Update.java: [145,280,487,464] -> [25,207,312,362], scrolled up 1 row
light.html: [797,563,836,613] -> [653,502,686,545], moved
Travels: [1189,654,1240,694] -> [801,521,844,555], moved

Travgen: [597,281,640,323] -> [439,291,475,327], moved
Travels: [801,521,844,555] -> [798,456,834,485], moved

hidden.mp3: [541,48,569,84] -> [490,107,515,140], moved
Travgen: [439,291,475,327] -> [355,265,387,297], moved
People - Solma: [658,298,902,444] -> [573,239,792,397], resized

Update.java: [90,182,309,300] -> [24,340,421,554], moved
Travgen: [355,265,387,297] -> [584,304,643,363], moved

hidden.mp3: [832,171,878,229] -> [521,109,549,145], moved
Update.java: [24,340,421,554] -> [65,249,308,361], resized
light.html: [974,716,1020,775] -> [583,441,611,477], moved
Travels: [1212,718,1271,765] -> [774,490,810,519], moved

---*---

- Directions -
Transcription of the entire listing, word for word, is required.

- Written solution -
Update.java: [145,280,487,464] -> [25,207,312,362], scrolled up 1 row
light.html: [797,563,836,613] -> [653,502,686,545], moved
Travels: [1189,654,1240,694] -> [801,521,844,555], moved

Travgen: [597,281,640,323] -> [439,291,475,327], moved
Travels: [801,521,844,555] -> [798,456,834,485], moved

hidden.mp3: [541,48,569,84] -> [490,107,515,140], moved
Travgen: [439,291,475,327] -> [355,265,387,297], moved
People - Solma: [658,298,902,444] -> [573,239,792,397], resized

Update.java: [90,182,309,300] -> [24,340,421,554], moved
Travgen: [355,265,387,297] -> [584,304,643,363], moved

hidden.mp3: [832,171,878,229] -> [521,109,549,145], moved
Update.java: [24,340,421,554] -> [65,249,308,361], resized
light.html: [974,716,1020,775] -> [583,441,611,477], moved
Travels: [1212,718,1271,765] -> [774,490,810,519], moved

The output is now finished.